- Exercise: Switch each "black cross" in the lines below to "white cross" and leave everything else unchanged. Omit the pictures from your answer.

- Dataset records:
**********
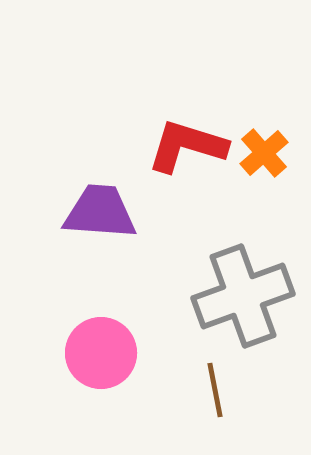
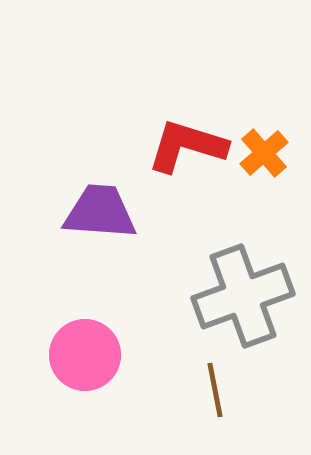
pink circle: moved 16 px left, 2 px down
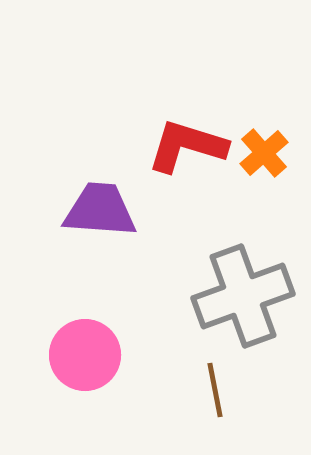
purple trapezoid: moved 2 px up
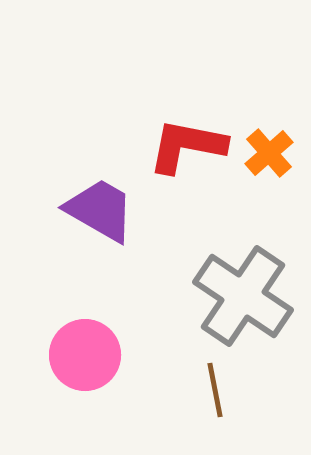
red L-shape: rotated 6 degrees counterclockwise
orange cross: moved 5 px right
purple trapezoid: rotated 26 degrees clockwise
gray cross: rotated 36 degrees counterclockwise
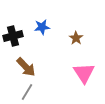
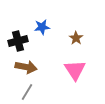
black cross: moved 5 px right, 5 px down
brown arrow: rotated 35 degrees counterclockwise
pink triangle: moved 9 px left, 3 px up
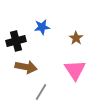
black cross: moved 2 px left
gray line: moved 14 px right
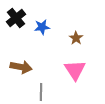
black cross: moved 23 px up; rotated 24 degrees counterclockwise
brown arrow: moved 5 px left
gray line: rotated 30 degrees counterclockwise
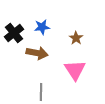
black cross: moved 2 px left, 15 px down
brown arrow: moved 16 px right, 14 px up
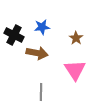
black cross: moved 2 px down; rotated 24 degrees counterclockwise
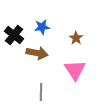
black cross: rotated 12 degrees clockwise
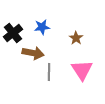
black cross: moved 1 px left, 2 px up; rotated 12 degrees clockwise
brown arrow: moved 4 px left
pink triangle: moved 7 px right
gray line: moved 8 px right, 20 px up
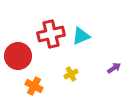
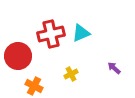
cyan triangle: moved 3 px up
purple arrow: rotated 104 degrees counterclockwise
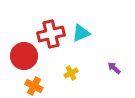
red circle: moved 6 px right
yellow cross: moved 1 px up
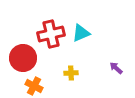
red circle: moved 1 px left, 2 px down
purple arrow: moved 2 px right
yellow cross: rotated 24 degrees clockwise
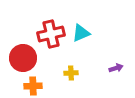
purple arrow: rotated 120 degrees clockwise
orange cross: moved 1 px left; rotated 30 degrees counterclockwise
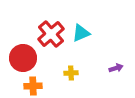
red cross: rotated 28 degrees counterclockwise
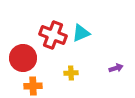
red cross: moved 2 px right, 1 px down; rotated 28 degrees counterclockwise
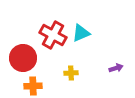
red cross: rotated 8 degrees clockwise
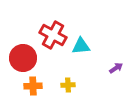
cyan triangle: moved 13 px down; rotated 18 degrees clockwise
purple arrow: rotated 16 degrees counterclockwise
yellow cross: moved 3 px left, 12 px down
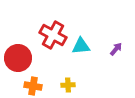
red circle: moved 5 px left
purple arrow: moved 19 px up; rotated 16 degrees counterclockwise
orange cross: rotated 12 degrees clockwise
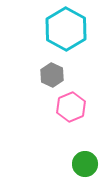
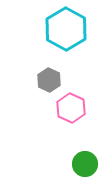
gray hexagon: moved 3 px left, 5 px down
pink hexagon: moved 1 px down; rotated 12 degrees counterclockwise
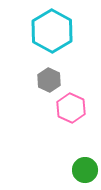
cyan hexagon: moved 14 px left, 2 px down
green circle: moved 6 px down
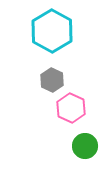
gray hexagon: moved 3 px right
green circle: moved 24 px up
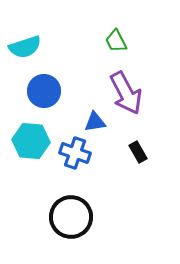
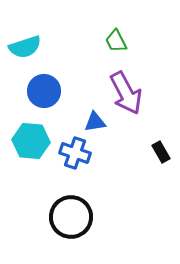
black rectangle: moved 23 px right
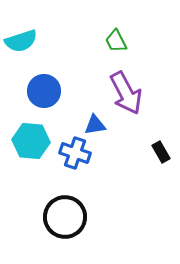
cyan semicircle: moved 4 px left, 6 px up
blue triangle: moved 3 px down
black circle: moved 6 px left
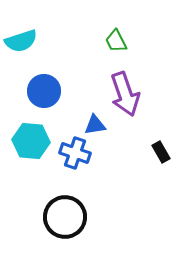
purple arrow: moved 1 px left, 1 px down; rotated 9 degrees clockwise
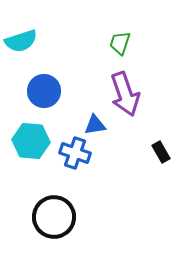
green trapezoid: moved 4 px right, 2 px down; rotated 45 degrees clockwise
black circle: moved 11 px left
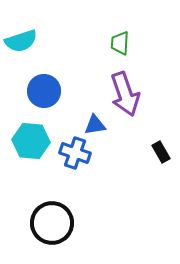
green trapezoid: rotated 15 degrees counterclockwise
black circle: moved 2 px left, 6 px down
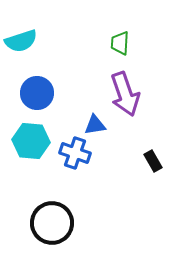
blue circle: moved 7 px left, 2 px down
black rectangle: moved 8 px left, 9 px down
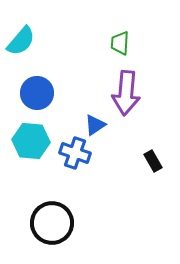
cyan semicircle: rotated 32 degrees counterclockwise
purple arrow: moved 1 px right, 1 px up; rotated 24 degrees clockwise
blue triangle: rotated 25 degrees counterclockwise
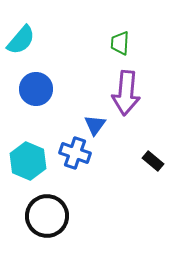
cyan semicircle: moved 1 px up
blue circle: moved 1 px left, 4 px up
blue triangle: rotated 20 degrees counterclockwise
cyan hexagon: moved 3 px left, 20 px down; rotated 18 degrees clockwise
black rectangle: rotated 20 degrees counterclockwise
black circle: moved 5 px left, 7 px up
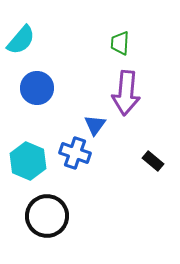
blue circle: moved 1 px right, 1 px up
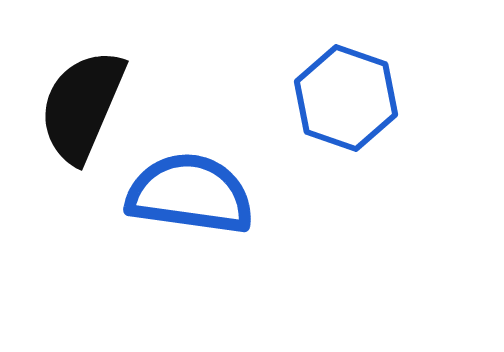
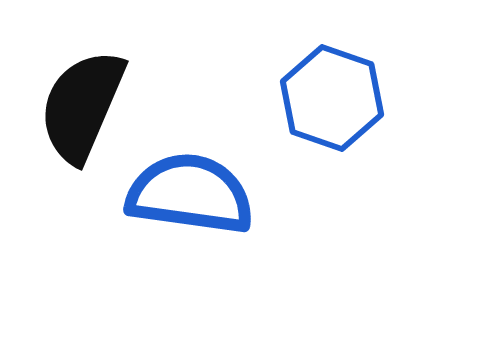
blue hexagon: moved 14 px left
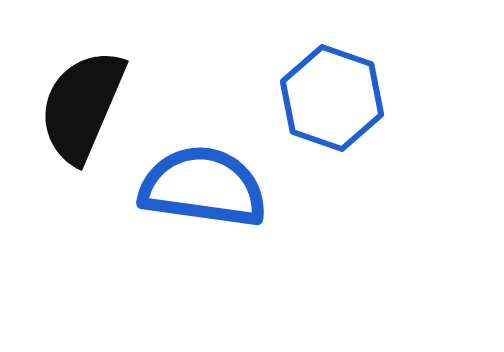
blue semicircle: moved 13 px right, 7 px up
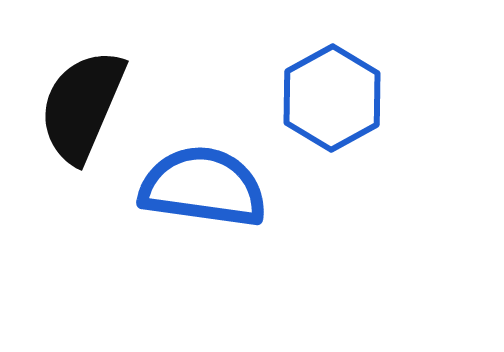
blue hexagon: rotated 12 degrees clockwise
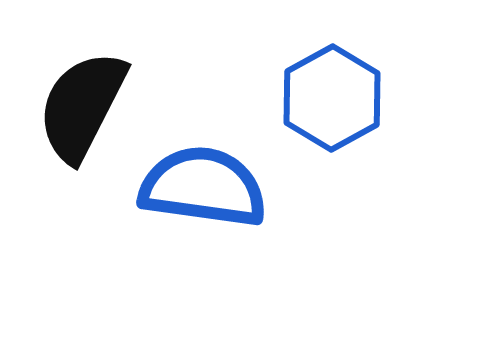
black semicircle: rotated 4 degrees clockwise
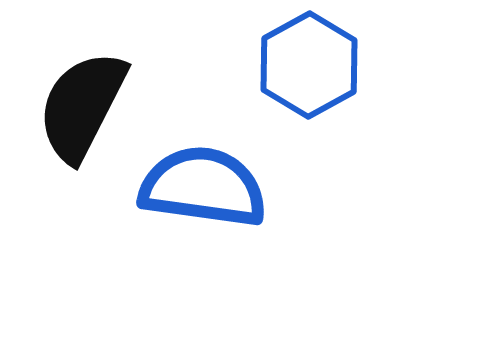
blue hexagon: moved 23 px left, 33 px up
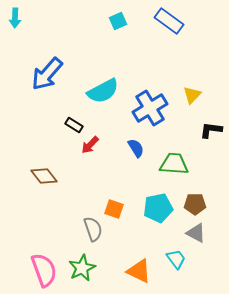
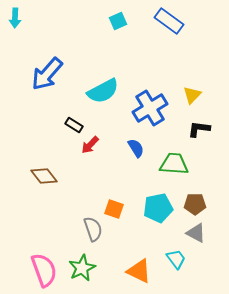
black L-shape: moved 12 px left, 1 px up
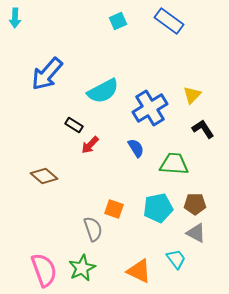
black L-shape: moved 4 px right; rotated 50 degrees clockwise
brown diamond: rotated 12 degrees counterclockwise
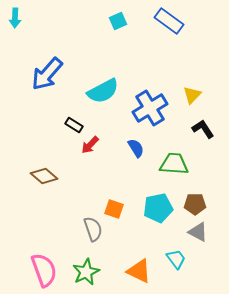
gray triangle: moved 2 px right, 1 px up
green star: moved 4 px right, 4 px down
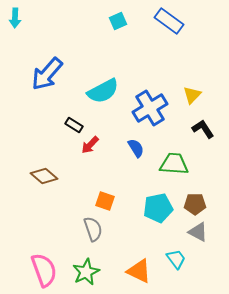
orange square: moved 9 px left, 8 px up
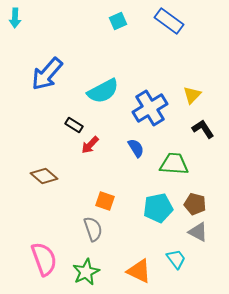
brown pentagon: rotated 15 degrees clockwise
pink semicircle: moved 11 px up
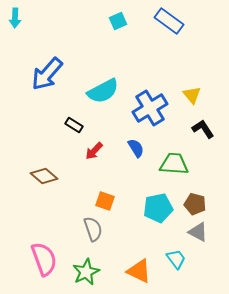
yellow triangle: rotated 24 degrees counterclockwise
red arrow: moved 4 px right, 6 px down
**********
- Reply to the task:
pink circle: moved 16 px left, 2 px down
purple trapezoid: moved 2 px up
red L-shape: rotated 6 degrees counterclockwise
orange cross: moved 5 px right
purple trapezoid: rotated 26 degrees clockwise
gray cross: rotated 36 degrees counterclockwise
white cross: moved 5 px right, 5 px down
brown arrow: rotated 35 degrees counterclockwise
pink triangle: moved 9 px left, 3 px up
white cross: moved 2 px left
gray line: moved 14 px right
white cross: moved 23 px up; rotated 24 degrees counterclockwise
brown arrow: moved 5 px left
gray line: rotated 30 degrees counterclockwise
white cross: moved 2 px left, 15 px down
brown arrow: moved 16 px right, 14 px up
white cross: moved 2 px down; rotated 24 degrees counterclockwise
white cross: rotated 12 degrees clockwise
white cross: moved 1 px left, 2 px up; rotated 12 degrees clockwise
brown arrow: moved 4 px left
pink triangle: moved 7 px right
gray line: moved 8 px right, 20 px up
cyan triangle: moved 3 px up
purple arrow: rotated 104 degrees counterclockwise
red circle: moved 6 px right
yellow cross: moved 1 px up
red circle: moved 1 px left, 2 px down
purple arrow: moved 2 px right
yellow cross: rotated 24 degrees clockwise
purple arrow: rotated 120 degrees clockwise
orange cross: moved 1 px left; rotated 30 degrees counterclockwise
red cross: rotated 28 degrees counterclockwise
red cross: moved 2 px right, 1 px down; rotated 28 degrees counterclockwise
red cross: rotated 8 degrees clockwise
cyan triangle: moved 13 px down; rotated 18 degrees clockwise
purple arrow: rotated 16 degrees counterclockwise
yellow cross: moved 3 px left, 12 px down
red circle: moved 5 px left
purple arrow: moved 19 px up; rotated 16 degrees counterclockwise
orange cross: rotated 12 degrees clockwise
gray hexagon: moved 3 px left, 5 px down
pink hexagon: moved 1 px down; rotated 12 degrees counterclockwise
cyan hexagon: moved 14 px left, 2 px down
green circle: moved 6 px down
gray hexagon: moved 3 px right
green circle: moved 24 px up
black rectangle: moved 23 px right
cyan semicircle: moved 4 px left, 6 px up
blue triangle: moved 3 px down
black circle: moved 6 px left
purple arrow: moved 1 px left, 1 px down; rotated 9 degrees clockwise
green trapezoid: moved 4 px right, 2 px down; rotated 45 degrees clockwise
black circle: moved 11 px left
green trapezoid: rotated 15 degrees counterclockwise
black circle: moved 2 px left, 6 px down
blue circle: moved 7 px left, 2 px down
black rectangle: moved 8 px left, 9 px down
cyan semicircle: rotated 32 degrees counterclockwise
purple arrow: moved 1 px right, 1 px up; rotated 24 degrees clockwise
blue triangle: rotated 25 degrees counterclockwise
cyan semicircle: moved 1 px up
blue circle: moved 1 px left, 4 px up
blue triangle: rotated 20 degrees counterclockwise
cyan hexagon: moved 3 px left, 20 px down; rotated 18 degrees clockwise
black rectangle: rotated 20 degrees counterclockwise
black circle: moved 5 px left, 7 px up
blue circle: moved 1 px right, 1 px up
blue hexagon: moved 14 px left
blue semicircle: moved 13 px right, 7 px up
blue hexagon: rotated 12 degrees clockwise
black semicircle: rotated 4 degrees clockwise
blue hexagon: moved 23 px left, 33 px up
black L-shape: moved 12 px left, 1 px up
black L-shape: moved 4 px right; rotated 50 degrees clockwise
brown diamond: rotated 12 degrees counterclockwise
gray triangle: moved 2 px right, 1 px up
green star: moved 4 px right, 4 px down
orange square: moved 9 px left, 8 px up
brown pentagon: rotated 15 degrees clockwise
pink semicircle: moved 11 px up
yellow triangle: rotated 24 degrees counterclockwise
red arrow: moved 4 px right, 6 px down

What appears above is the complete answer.